ACTIVITY:
Every line of the listing that contains the word "plus" is to be copied out.
====== DATA ======
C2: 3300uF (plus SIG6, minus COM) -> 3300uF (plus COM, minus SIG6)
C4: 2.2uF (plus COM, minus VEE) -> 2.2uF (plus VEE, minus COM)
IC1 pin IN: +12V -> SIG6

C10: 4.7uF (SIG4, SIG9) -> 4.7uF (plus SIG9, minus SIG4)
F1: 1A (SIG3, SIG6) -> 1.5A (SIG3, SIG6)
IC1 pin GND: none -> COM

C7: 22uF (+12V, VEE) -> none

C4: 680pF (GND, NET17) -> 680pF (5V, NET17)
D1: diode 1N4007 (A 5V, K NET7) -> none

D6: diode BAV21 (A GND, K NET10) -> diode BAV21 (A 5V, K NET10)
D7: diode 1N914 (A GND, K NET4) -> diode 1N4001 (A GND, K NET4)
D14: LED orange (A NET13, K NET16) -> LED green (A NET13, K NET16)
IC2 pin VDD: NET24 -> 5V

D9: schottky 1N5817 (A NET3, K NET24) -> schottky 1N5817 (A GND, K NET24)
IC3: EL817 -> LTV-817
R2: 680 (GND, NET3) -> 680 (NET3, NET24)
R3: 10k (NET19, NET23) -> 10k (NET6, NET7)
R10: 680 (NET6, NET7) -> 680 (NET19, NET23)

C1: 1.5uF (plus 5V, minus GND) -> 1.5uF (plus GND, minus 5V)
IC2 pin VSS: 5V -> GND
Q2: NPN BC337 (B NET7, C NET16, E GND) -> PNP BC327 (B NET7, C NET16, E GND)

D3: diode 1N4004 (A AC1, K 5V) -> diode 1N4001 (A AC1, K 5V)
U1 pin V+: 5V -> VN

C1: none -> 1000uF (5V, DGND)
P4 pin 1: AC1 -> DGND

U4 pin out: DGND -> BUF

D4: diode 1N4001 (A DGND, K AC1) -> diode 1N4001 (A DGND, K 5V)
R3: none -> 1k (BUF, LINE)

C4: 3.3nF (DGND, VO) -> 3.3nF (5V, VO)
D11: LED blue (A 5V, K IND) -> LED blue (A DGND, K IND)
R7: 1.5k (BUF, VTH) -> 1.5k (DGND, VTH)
======
WORKED SOLUTION:
C2: 3300uF (plus SIG6, minus COM) -> 3300uF (plus COM, minus SIG6)
C4: 2.2uF (plus COM, minus VEE) -> 2.2uF (plus VEE, minus COM)
C10: 4.7uF (SIG4, SIG9) -> 4.7uF (plus SIG9, minus SIG4)
C1: 1.5uF (plus 5V, minus GND) -> 1.5uF (plus GND, minus 5V)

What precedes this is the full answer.